■ **Action item**
Every entry that appears below is to be output exactly.

(Stored items)
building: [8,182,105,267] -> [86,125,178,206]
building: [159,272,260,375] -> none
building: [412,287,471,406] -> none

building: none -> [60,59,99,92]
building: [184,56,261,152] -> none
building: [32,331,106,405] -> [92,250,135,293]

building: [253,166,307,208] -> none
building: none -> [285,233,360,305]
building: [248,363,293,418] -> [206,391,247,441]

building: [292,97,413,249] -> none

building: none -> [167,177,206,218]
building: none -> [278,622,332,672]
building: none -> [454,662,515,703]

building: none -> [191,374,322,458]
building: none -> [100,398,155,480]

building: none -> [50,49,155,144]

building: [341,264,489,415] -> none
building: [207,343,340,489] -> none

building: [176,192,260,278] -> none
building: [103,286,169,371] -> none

■ **Answer below**
building: [8,182,105,267] -> [86,125,178,206]
building: [159,272,260,375] -> none
building: [412,287,471,406] -> none

building: none -> [60,59,99,92]
building: [184,56,261,152] -> none
building: [32,331,106,405] -> [92,250,135,293]

building: [253,166,307,208] -> none
building: none -> [285,233,360,305]
building: [248,363,293,418] -> [206,391,247,441]

building: [292,97,413,249] -> none

building: none -> [167,177,206,218]
building: none -> [278,622,332,672]
building: none -> [454,662,515,703]

building: none -> [191,374,322,458]
building: none -> [100,398,155,480]

building: none -> [50,49,155,144]

building: [341,264,489,415] -> none
building: [207,343,340,489] -> none

building: [176,192,260,278] -> none
building: [103,286,169,371] -> none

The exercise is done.